Look below for the line with "orange tape [374,193,419,236]". Extract that line and each one after it through the last, word for word.

Start of Materials provided

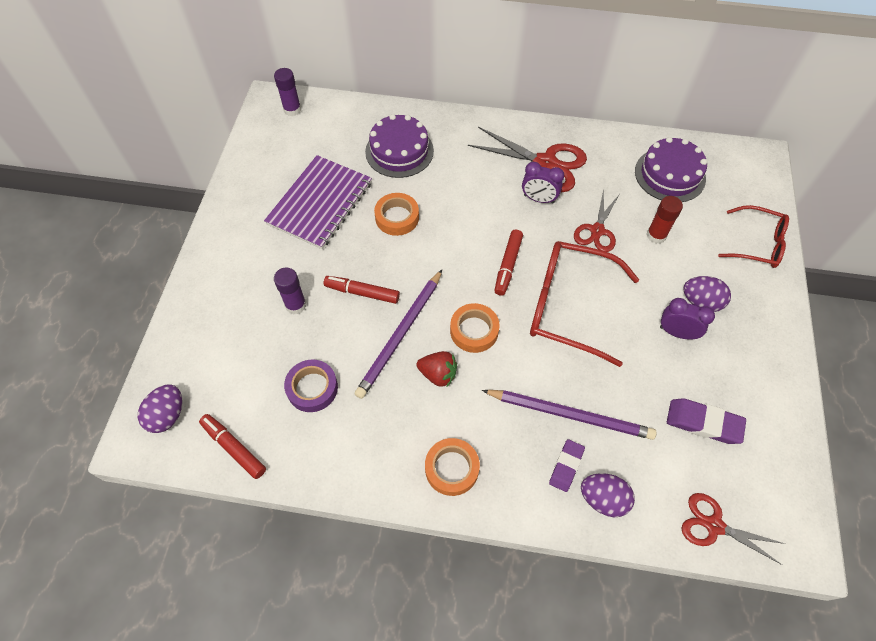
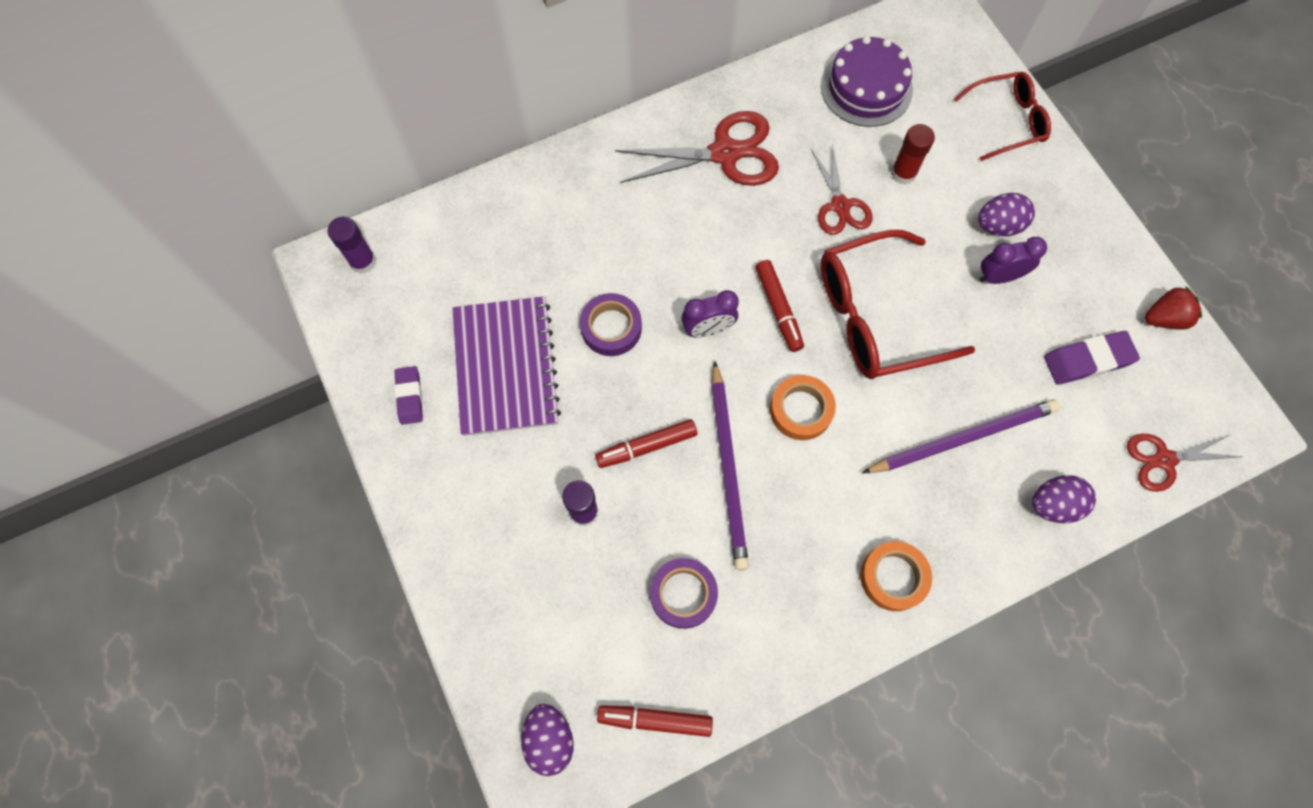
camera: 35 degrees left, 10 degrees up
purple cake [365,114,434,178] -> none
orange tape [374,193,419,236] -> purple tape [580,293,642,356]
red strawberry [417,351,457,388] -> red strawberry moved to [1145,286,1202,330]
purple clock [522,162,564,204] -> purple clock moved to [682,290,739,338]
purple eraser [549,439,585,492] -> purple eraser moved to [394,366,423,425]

End of Materials provided

**Task solution**
orange tape [374,193,419,236] -> purple tape [580,293,642,356]
red strawberry [417,351,457,388] -> red strawberry moved to [1145,286,1202,330]
purple clock [522,162,564,204] -> purple clock moved to [682,290,739,338]
purple eraser [549,439,585,492] -> purple eraser moved to [394,366,423,425]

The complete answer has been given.